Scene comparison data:
^^^^^^^^^^^^^^^^
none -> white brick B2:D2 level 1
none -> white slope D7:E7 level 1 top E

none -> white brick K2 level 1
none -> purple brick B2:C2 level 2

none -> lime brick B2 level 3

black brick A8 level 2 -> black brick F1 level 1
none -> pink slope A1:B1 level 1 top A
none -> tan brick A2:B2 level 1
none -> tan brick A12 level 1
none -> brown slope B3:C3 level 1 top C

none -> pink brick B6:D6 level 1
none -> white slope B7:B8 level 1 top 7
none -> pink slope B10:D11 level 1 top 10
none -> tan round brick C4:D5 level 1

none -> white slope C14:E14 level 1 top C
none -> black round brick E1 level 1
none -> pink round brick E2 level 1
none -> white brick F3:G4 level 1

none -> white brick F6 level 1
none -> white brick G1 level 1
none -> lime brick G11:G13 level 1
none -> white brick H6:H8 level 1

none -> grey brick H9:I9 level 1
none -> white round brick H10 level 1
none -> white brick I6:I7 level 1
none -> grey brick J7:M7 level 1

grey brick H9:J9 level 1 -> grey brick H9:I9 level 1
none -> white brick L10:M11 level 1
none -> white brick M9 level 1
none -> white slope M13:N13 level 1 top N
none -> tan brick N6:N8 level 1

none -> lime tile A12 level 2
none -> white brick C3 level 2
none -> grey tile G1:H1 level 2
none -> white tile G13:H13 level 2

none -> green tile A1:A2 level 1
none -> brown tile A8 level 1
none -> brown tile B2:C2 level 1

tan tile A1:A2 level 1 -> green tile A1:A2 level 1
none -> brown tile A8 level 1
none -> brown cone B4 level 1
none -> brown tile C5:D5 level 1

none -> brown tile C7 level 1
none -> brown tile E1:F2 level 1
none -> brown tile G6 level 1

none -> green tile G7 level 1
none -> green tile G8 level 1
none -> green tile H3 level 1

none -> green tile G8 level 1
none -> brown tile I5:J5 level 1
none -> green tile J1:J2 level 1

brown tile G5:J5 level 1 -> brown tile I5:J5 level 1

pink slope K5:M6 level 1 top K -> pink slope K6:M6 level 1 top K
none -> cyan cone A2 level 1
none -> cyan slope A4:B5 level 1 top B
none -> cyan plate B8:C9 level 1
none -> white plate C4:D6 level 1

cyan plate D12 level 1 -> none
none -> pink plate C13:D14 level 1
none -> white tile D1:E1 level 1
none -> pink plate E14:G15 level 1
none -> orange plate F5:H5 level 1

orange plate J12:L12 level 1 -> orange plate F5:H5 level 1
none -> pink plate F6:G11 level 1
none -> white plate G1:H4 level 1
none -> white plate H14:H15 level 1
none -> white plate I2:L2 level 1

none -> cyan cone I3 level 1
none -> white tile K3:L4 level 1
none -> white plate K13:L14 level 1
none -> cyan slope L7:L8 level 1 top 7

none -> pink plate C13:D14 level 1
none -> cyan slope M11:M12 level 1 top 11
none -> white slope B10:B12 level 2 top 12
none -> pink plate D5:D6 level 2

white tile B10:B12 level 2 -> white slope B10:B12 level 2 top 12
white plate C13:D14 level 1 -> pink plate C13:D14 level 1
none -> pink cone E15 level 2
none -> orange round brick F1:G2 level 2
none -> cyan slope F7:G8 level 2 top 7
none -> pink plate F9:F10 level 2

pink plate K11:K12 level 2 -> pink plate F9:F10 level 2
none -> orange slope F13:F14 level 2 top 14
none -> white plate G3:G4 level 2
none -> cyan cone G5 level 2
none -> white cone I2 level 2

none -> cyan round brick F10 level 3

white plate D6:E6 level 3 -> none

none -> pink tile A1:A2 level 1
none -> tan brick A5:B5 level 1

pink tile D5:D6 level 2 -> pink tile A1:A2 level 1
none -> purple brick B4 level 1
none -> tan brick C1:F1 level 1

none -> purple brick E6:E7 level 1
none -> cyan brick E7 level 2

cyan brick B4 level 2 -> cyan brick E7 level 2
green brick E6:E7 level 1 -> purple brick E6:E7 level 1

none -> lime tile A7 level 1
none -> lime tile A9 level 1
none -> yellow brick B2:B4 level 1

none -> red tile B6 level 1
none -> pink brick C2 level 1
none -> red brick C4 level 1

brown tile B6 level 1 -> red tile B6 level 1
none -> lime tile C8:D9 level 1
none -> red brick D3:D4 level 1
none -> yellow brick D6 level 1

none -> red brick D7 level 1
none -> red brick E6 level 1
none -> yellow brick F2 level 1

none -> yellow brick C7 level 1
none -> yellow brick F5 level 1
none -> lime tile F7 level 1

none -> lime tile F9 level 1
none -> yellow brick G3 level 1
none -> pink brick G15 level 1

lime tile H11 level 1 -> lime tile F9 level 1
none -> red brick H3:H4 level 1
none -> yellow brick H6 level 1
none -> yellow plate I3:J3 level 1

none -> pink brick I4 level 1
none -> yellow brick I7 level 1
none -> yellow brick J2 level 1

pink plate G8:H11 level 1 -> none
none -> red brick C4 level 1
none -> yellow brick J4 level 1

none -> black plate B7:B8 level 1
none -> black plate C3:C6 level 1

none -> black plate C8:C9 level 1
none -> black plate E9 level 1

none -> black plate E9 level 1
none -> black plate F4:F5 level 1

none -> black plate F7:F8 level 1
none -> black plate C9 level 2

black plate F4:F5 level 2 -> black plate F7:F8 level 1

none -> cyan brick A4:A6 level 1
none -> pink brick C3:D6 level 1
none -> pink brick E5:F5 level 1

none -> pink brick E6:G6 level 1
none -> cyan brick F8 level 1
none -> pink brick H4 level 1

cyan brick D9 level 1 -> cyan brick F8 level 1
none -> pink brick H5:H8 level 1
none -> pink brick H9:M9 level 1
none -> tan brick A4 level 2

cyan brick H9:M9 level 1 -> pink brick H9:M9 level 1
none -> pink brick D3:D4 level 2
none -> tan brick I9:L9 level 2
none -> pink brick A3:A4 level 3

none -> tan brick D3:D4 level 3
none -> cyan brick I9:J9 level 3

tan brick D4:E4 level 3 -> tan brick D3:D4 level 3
^^^^^^^^^^^^^^^^
#### [Task statement]
Find the lines in the data that include "green", then copy each of them.

#### [Written answer]
none -> green tile A1:A2 level 1
tan tile A1:A2 level 1 -> green tile A1:A2 level 1
none -> green tile G7 level 1
none -> green tile G8 level 1
none -> green tile H3 level 1
none -> green tile G8 level 1
none -> green tile J1:J2 level 1
green brick E6:E7 level 1 -> purple brick E6:E7 level 1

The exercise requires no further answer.